Brief:
An exact copy of the lines from the one containing "J1 pin 1: MOSI -> LEVEL" to the end of the records below is required, and nothing else.

Detected change data:
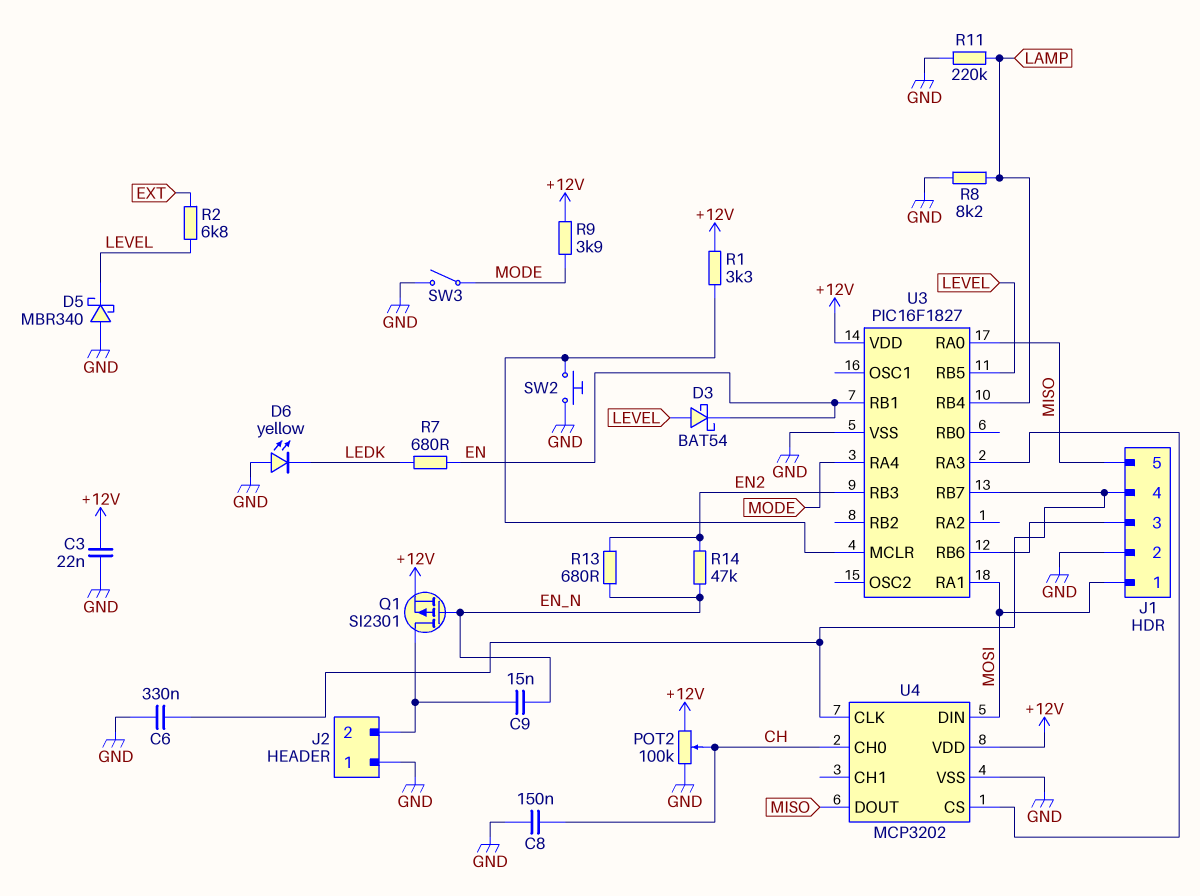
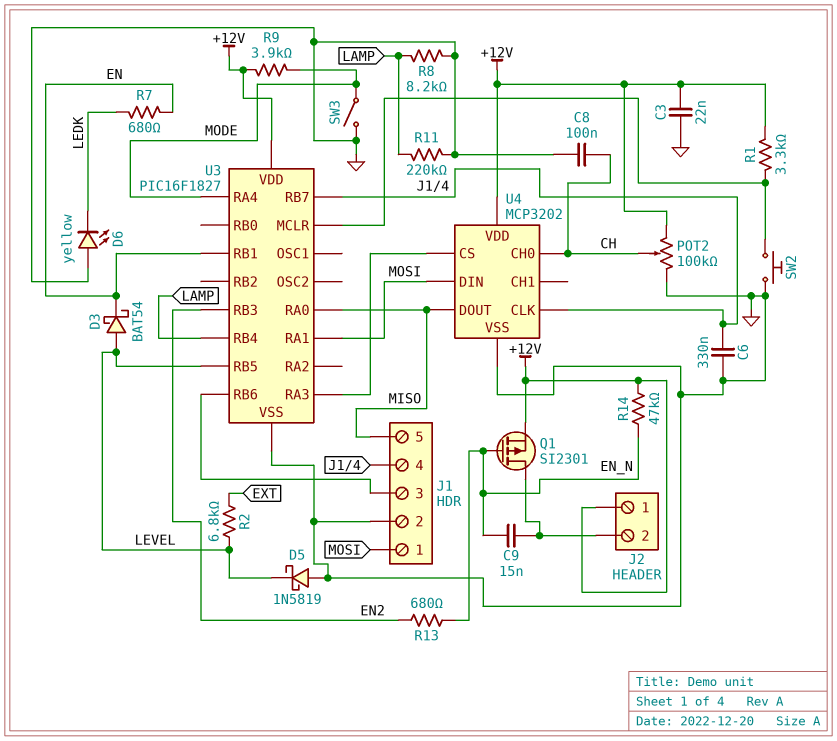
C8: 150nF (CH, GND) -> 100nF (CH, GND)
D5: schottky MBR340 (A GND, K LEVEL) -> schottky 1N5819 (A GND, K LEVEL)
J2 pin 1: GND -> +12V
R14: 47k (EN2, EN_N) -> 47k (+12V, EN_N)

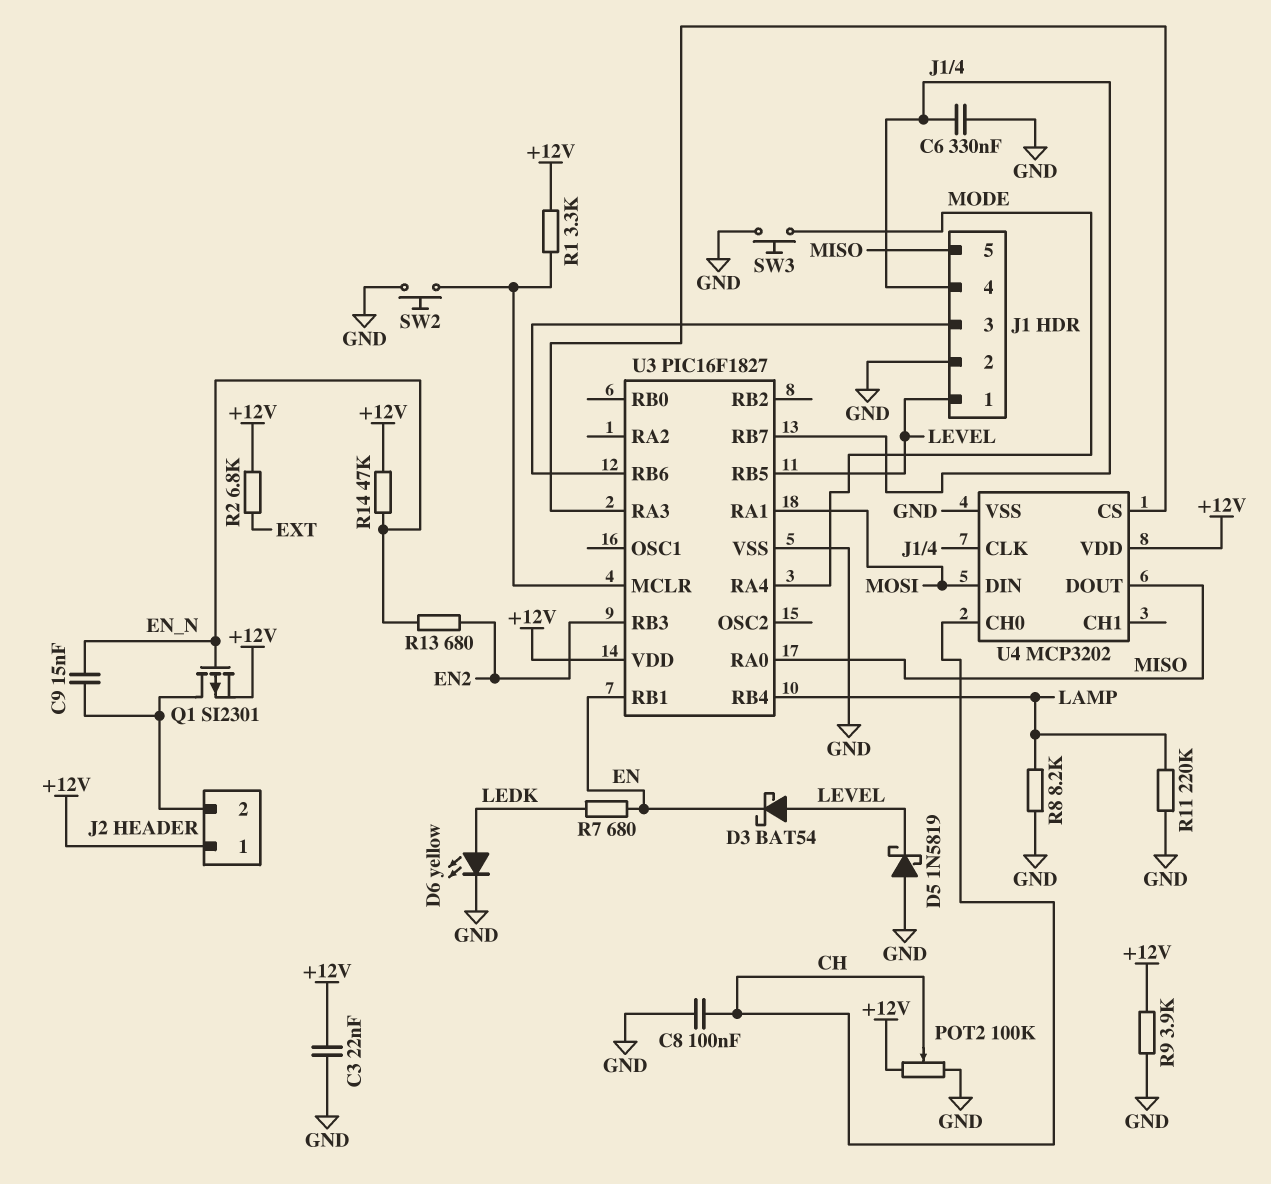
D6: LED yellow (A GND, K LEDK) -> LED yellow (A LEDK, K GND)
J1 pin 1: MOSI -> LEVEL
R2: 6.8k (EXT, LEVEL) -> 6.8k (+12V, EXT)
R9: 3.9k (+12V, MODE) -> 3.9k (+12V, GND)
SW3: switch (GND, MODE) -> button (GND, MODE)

Answer to this task:
J1 pin 1: MOSI -> LEVEL
R2: 6.8k (EXT, LEVEL) -> 6.8k (+12V, EXT)
R9: 3.9k (+12V, MODE) -> 3.9k (+12V, GND)
SW3: switch (GND, MODE) -> button (GND, MODE)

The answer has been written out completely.